__Record excerpts__:
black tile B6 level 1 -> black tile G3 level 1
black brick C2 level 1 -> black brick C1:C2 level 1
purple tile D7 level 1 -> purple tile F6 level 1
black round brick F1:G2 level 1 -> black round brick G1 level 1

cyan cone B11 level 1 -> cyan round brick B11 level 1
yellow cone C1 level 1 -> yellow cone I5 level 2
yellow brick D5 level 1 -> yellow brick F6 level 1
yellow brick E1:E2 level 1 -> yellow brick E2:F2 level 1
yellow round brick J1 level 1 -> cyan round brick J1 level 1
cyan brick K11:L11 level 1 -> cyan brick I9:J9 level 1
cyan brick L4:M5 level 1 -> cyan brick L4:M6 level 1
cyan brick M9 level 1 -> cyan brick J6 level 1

---

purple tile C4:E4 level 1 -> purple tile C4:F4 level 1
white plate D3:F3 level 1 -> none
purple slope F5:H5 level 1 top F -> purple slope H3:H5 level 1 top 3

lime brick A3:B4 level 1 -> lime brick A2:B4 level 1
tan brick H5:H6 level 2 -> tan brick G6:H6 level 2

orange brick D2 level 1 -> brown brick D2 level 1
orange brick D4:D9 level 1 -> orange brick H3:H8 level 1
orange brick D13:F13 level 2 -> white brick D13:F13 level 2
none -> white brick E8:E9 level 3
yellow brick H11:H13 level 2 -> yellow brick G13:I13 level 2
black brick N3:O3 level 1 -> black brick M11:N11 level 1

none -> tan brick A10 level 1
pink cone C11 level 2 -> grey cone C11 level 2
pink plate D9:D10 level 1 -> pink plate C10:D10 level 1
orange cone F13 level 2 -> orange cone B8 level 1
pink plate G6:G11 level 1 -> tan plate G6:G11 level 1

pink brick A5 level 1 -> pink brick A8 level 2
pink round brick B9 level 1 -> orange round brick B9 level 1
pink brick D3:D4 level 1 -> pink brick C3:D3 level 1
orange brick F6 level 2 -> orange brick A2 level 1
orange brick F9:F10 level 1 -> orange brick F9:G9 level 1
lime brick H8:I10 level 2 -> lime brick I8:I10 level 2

__Instructions for the task__: Please, from the material above, copy only the lines from the line with "pink brick D3:D4" up to and including the line with "lime brick H8:I10", exactly as written.

__Completed exercise__:
pink brick D3:D4 level 1 -> pink brick C3:D3 level 1
orange brick F6 level 2 -> orange brick A2 level 1
orange brick F9:F10 level 1 -> orange brick F9:G9 level 1
lime brick H8:I10 level 2 -> lime brick I8:I10 level 2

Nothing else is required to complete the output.